- Data provided:
*** Begin section ***
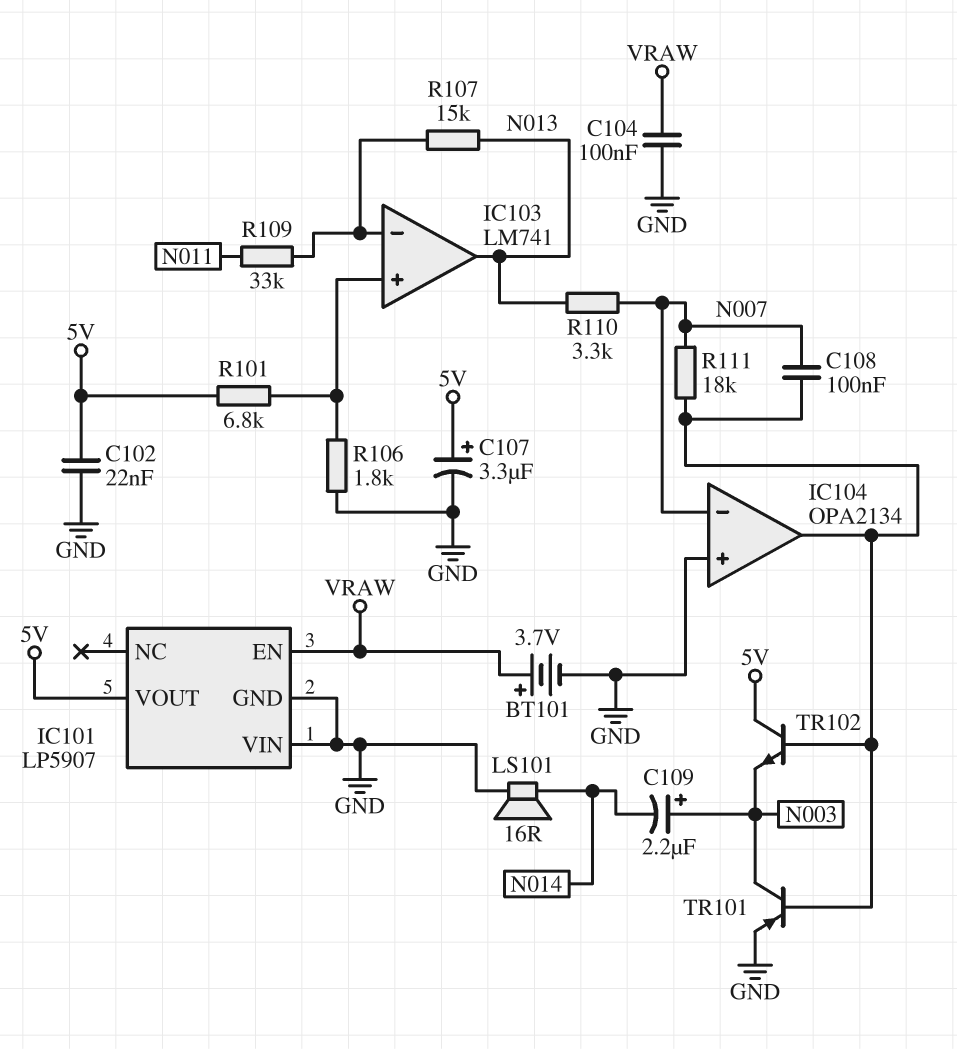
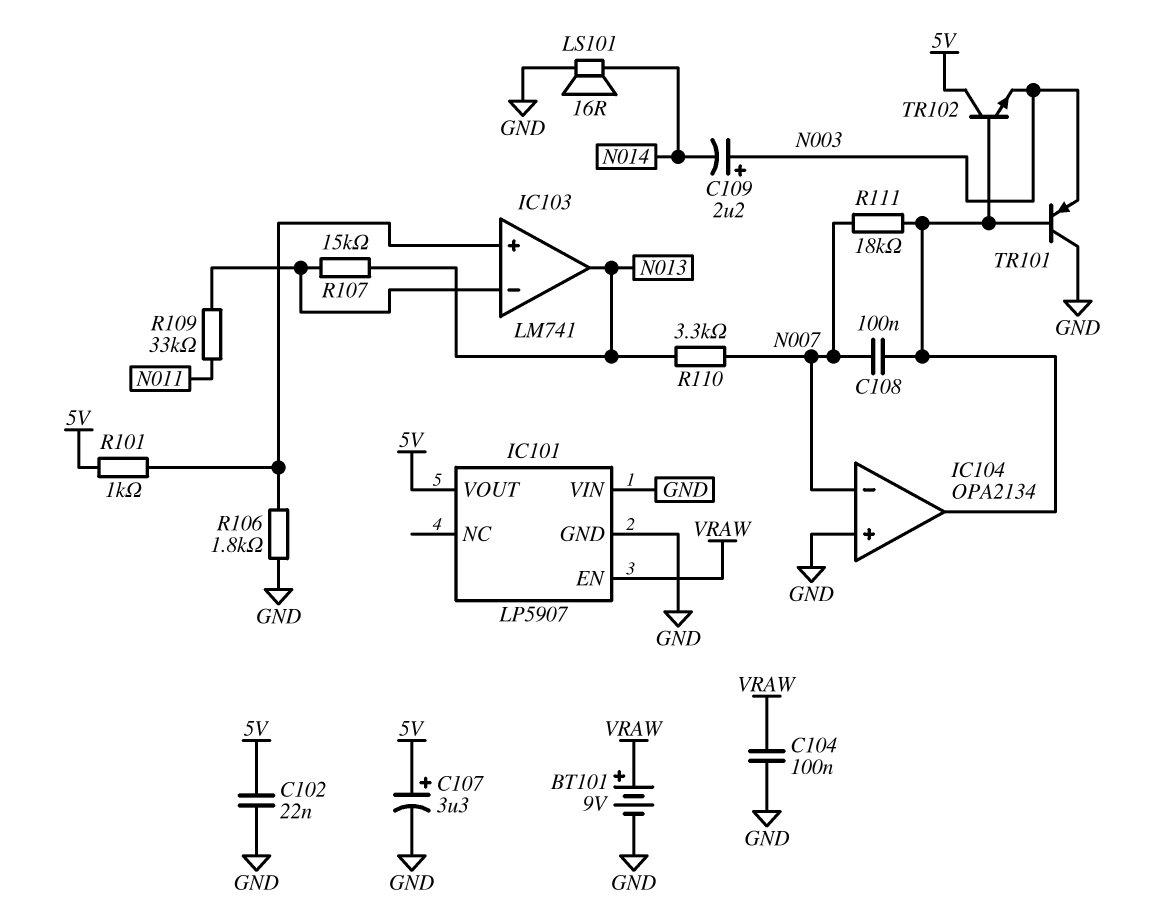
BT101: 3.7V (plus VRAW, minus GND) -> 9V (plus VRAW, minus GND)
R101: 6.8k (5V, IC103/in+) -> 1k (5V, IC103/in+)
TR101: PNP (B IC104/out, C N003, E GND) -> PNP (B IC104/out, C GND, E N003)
*** End section ***
*** Begin section ***
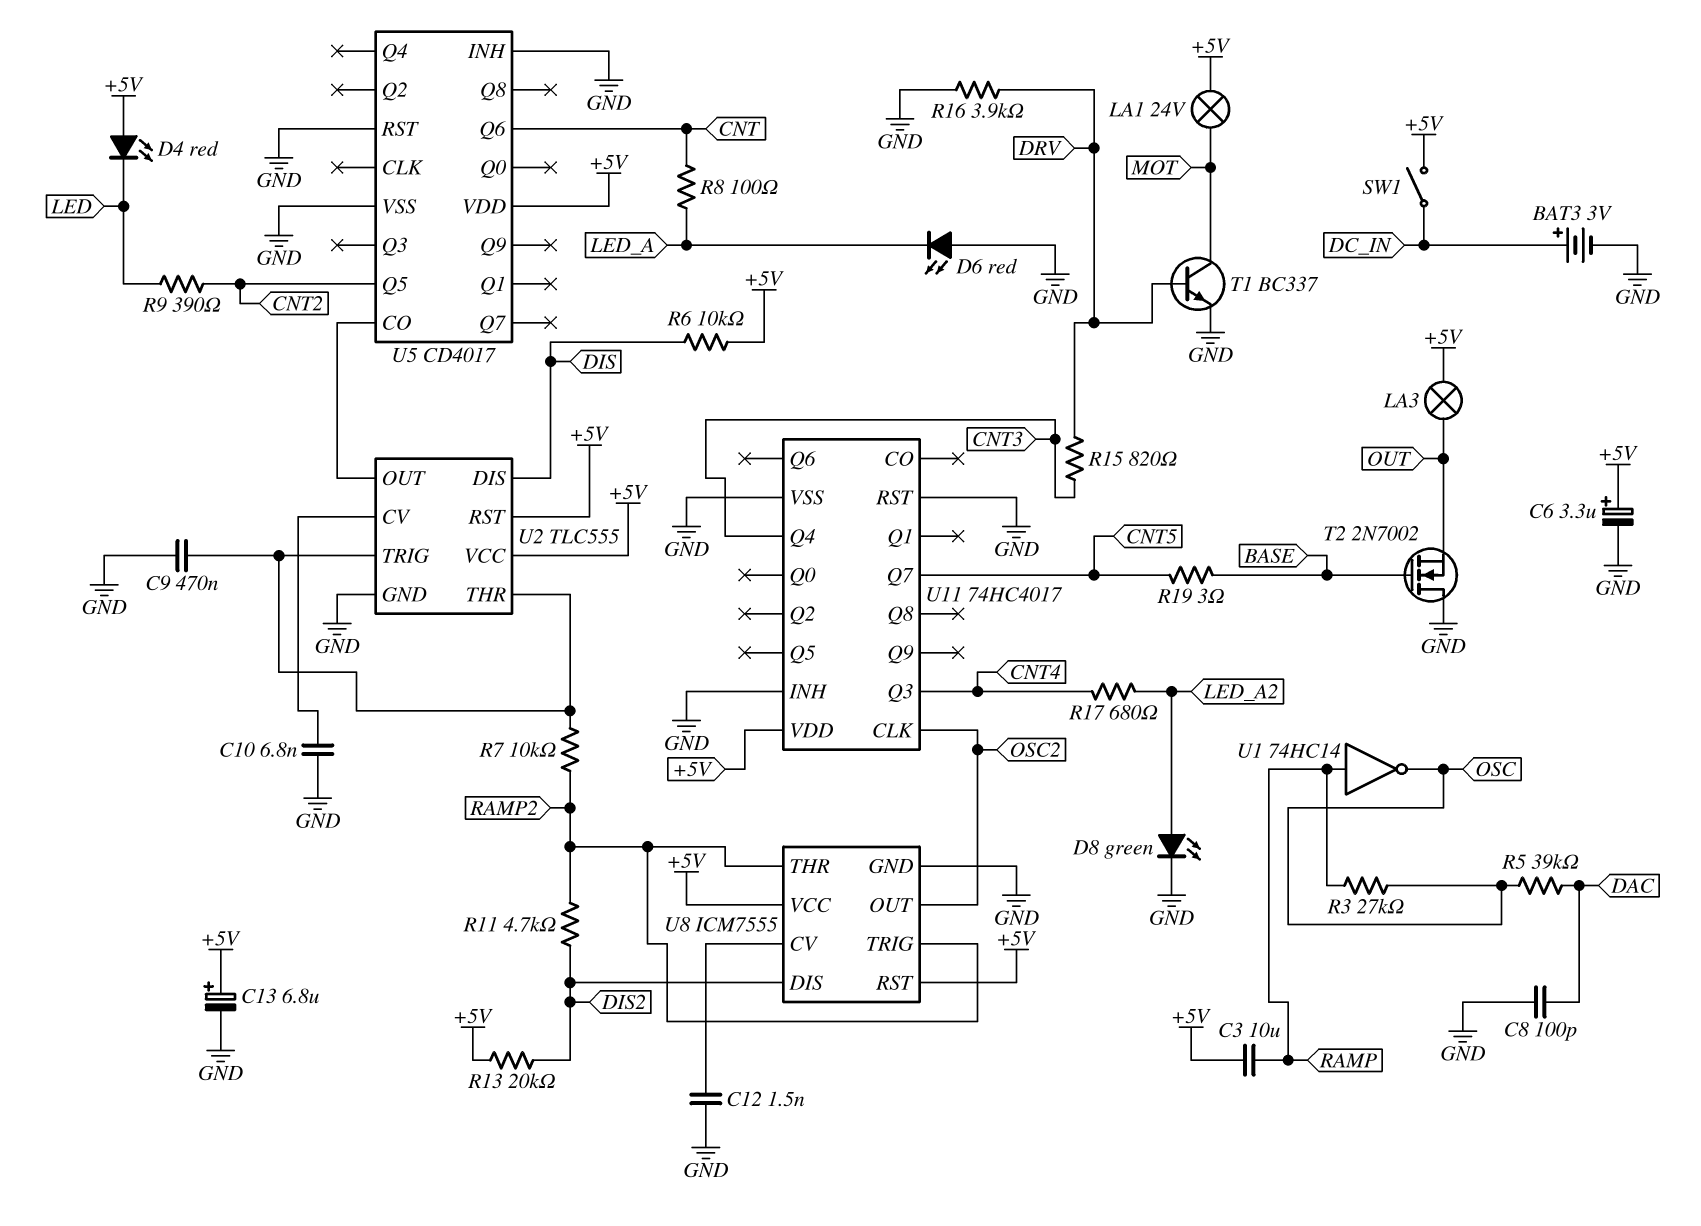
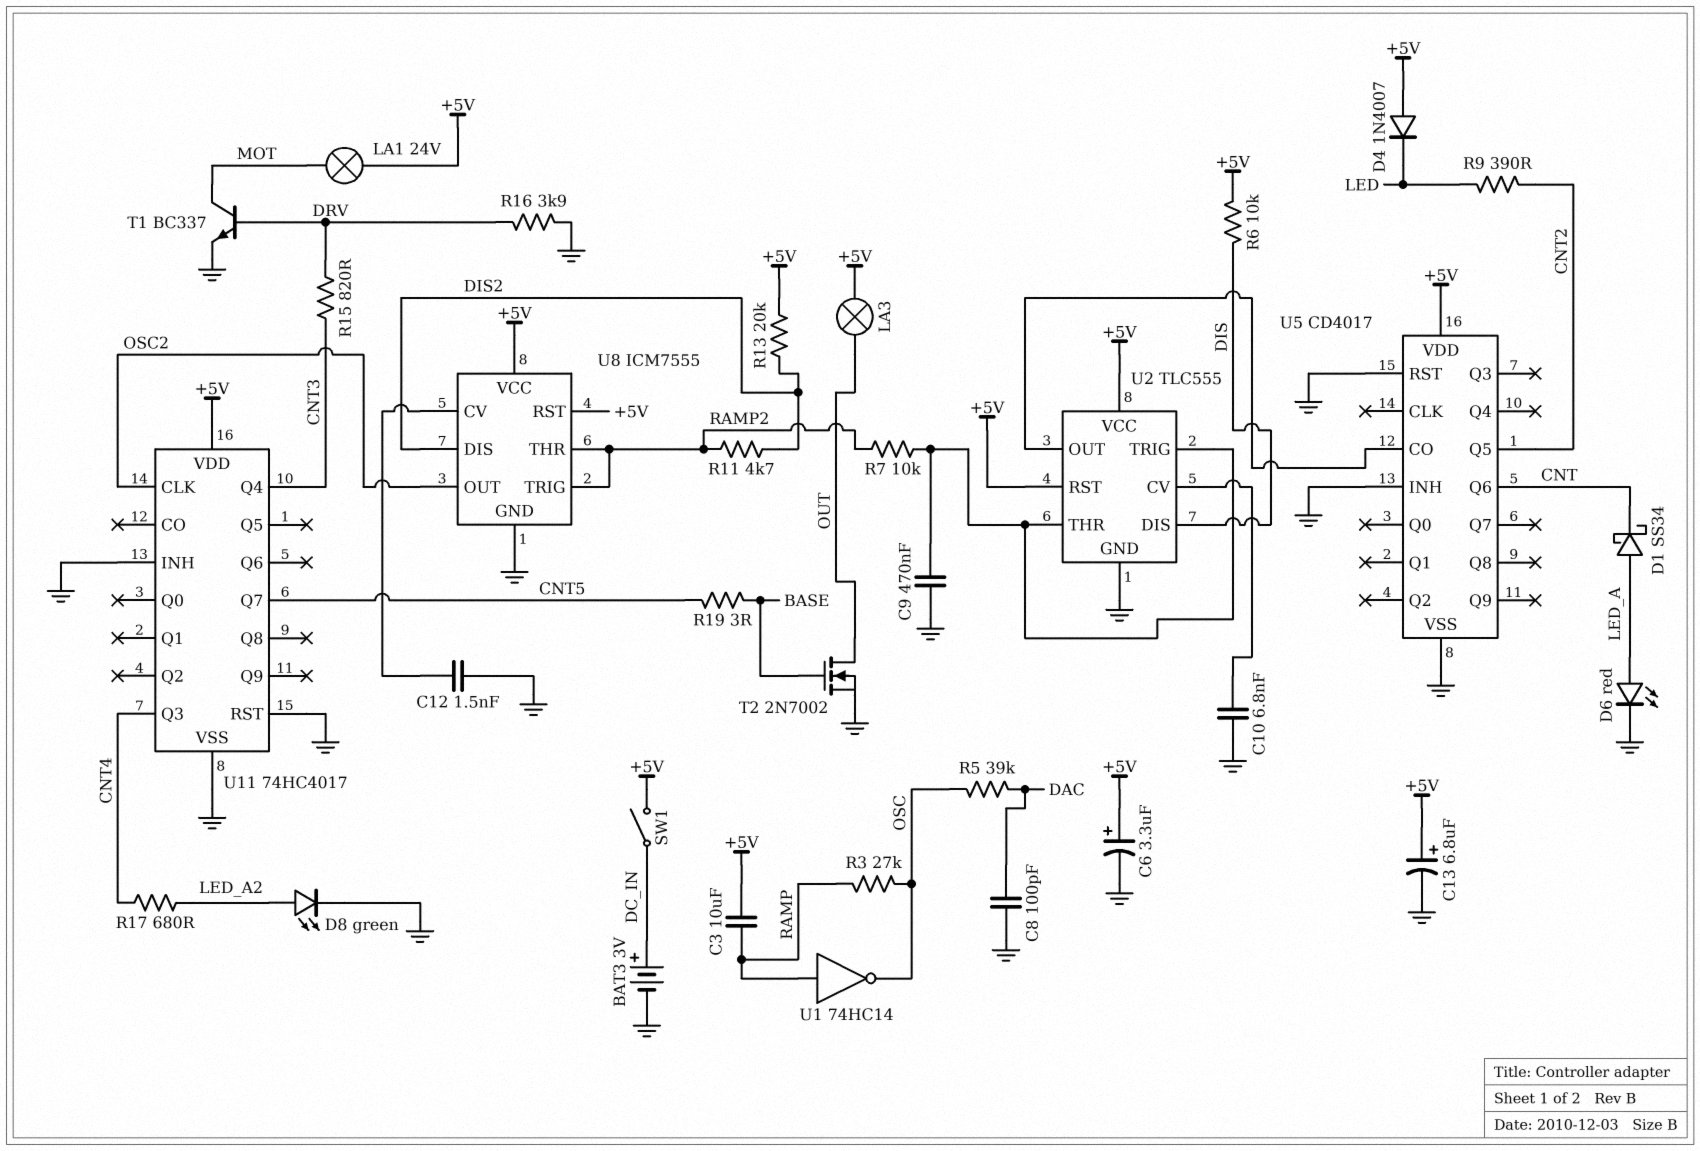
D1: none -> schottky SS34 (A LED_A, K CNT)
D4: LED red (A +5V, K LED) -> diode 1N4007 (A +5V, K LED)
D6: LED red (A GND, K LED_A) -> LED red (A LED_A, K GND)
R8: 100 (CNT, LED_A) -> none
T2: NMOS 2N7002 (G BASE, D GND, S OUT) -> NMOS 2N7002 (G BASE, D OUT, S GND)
*** End section ***
Across the material, report every line that has the word "none".

- Solution for this exercise:
D1: none -> schottky SS34 (A LED_A, K CNT)
R8: 100 (CNT, LED_A) -> none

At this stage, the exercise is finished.